▶ **WHAT NEEDS TO BE DONE**: Go through the data below line by line and report how many lines contain "none", giving only that figure.

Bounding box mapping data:
((
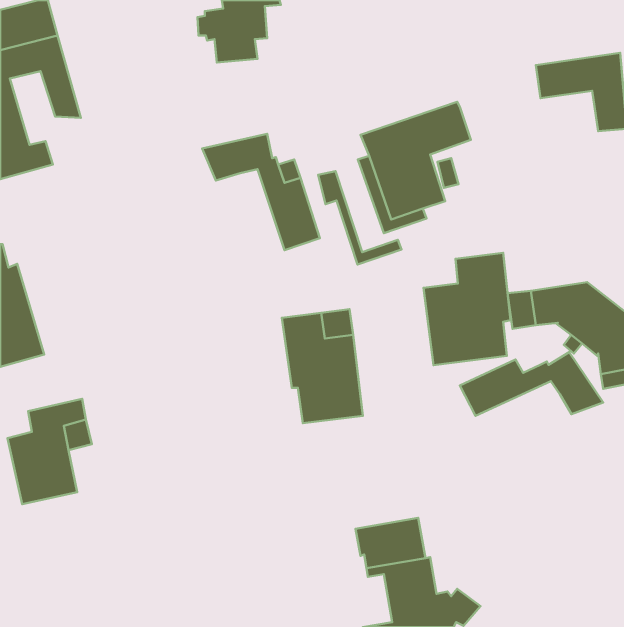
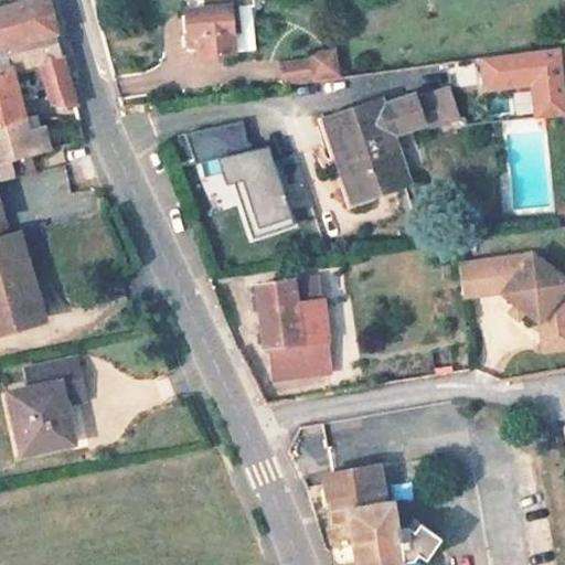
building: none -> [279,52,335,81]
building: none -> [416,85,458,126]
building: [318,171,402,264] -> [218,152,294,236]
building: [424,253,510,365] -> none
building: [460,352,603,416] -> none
))
((
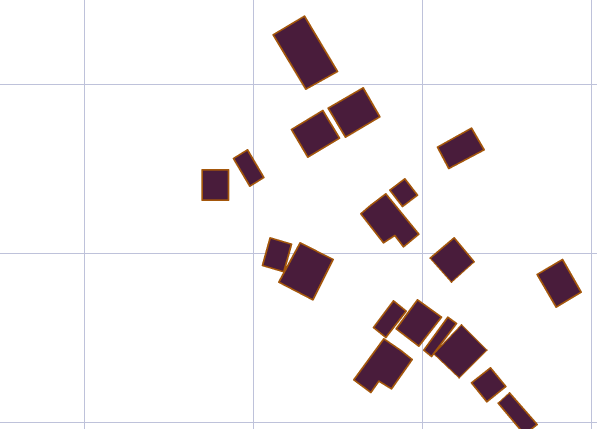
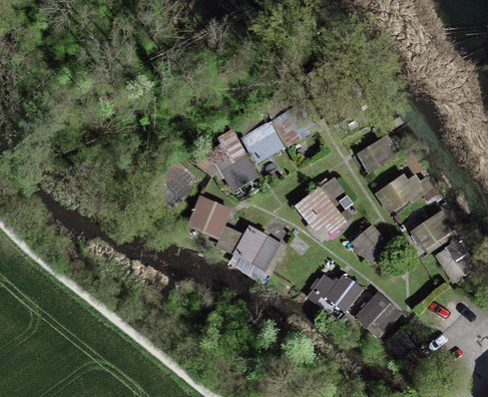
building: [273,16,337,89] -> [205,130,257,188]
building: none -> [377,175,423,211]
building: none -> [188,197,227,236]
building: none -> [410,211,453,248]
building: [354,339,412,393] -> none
))
((
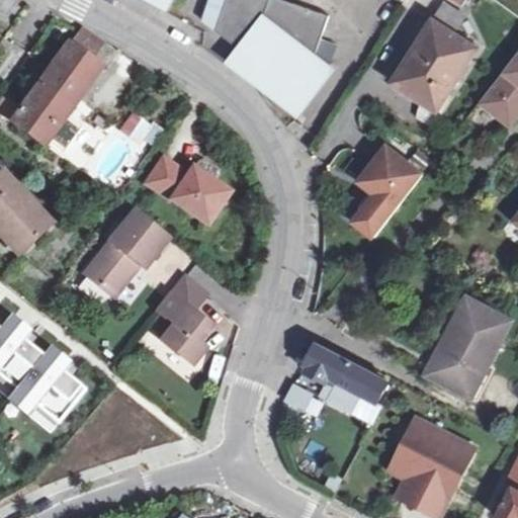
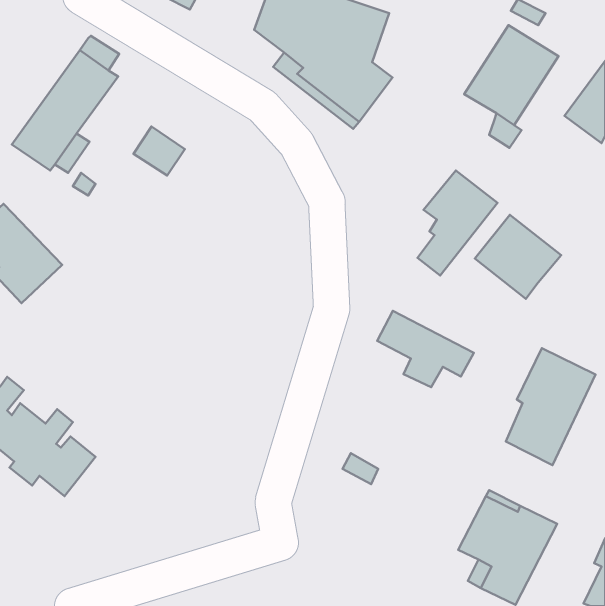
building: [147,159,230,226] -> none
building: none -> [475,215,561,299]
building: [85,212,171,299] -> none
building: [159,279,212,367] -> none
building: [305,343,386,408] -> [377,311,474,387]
))
▶ **ANSWER BOX**: 12